Task details
Which lines of the records below contain the string "appeared"? Report each of them.
────────────────────────────────────────
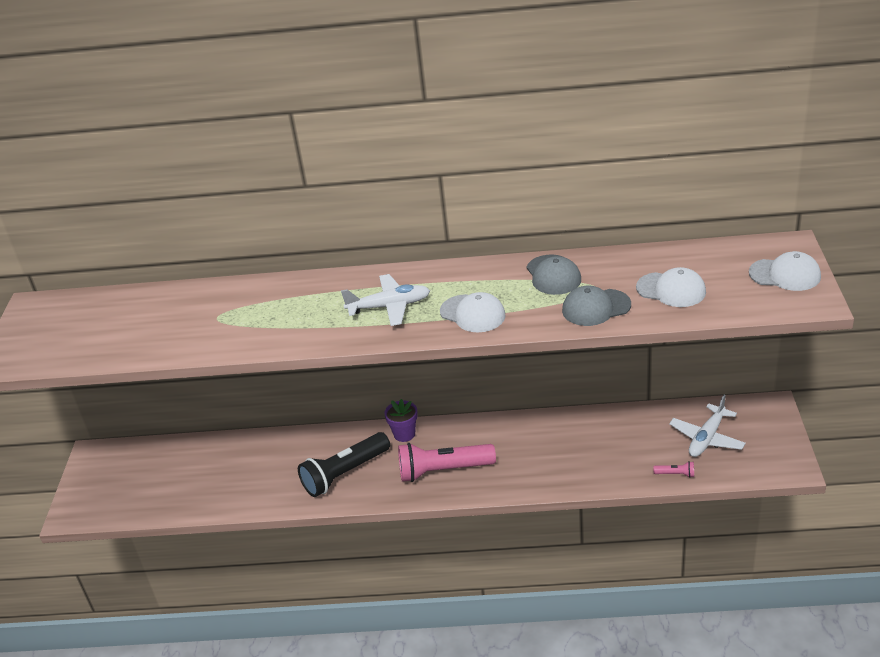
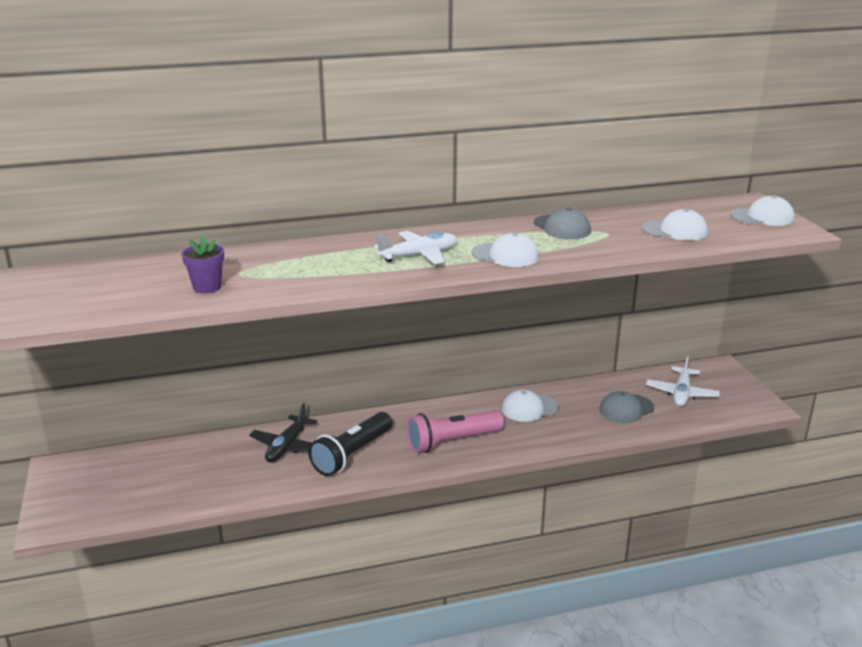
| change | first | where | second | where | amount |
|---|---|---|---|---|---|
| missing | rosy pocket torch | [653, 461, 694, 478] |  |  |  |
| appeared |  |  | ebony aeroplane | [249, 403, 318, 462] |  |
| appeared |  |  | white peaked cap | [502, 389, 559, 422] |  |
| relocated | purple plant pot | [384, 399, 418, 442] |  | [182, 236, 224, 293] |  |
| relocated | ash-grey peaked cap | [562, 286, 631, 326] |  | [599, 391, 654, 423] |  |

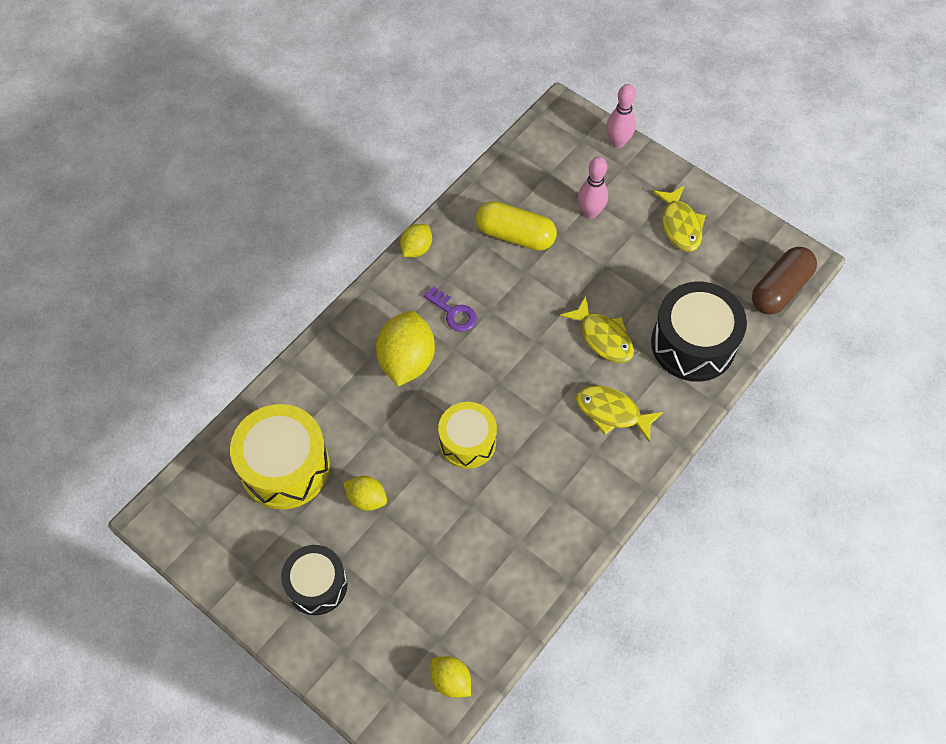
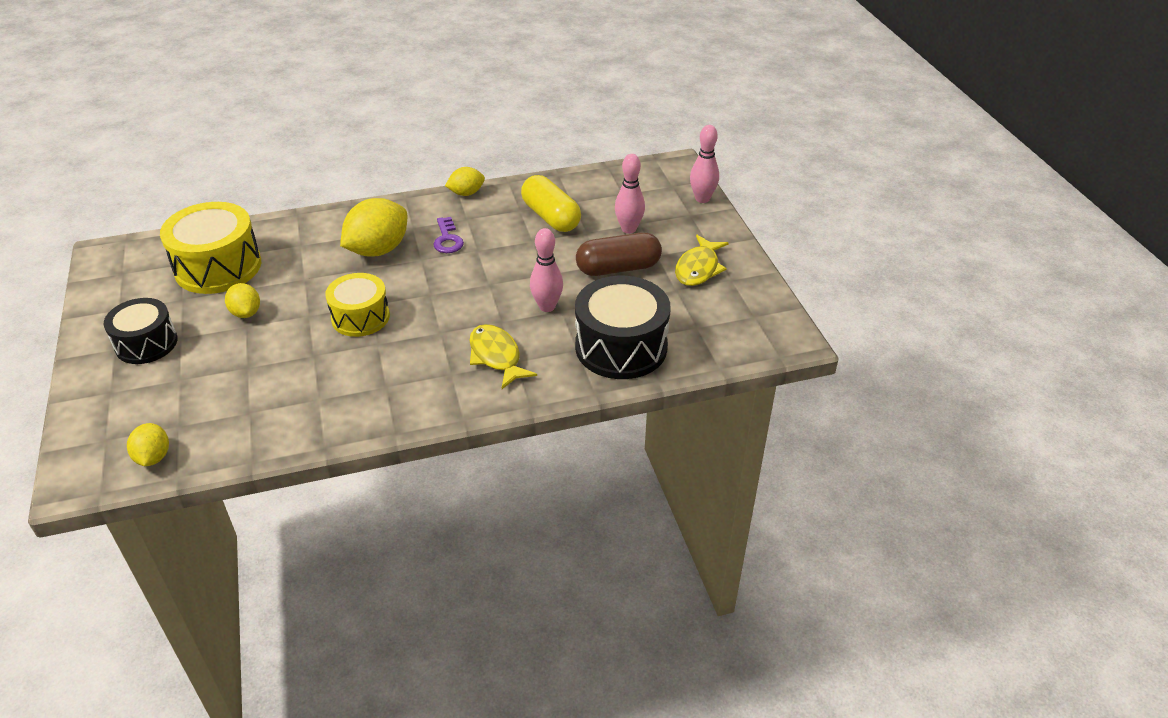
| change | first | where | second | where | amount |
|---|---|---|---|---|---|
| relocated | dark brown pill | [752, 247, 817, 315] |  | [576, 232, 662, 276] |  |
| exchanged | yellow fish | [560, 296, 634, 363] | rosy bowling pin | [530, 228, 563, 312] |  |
────────────────────────────────────────
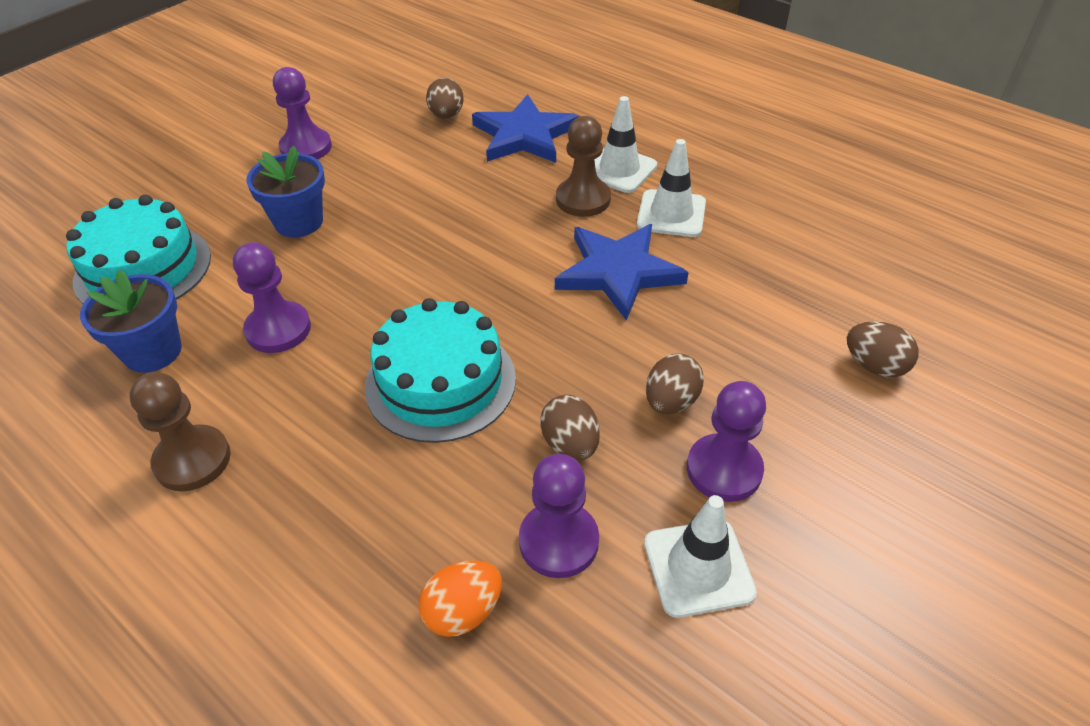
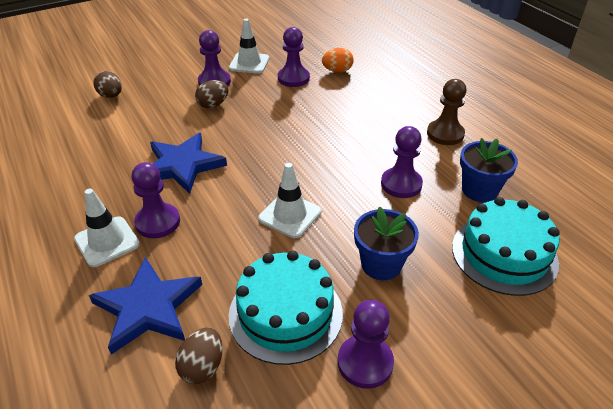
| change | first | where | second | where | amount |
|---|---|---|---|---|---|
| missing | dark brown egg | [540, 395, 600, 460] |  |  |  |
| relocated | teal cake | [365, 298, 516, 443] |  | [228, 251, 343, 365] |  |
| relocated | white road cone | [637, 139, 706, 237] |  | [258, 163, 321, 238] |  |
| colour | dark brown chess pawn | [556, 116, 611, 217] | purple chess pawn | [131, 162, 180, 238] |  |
────────────────────────────────────────
Answer box
| appeared |  |  | ebony aeroplane | [249, 403, 318, 462] |  |
| appeared |  |  | white peaked cap | [502, 389, 559, 422] |  |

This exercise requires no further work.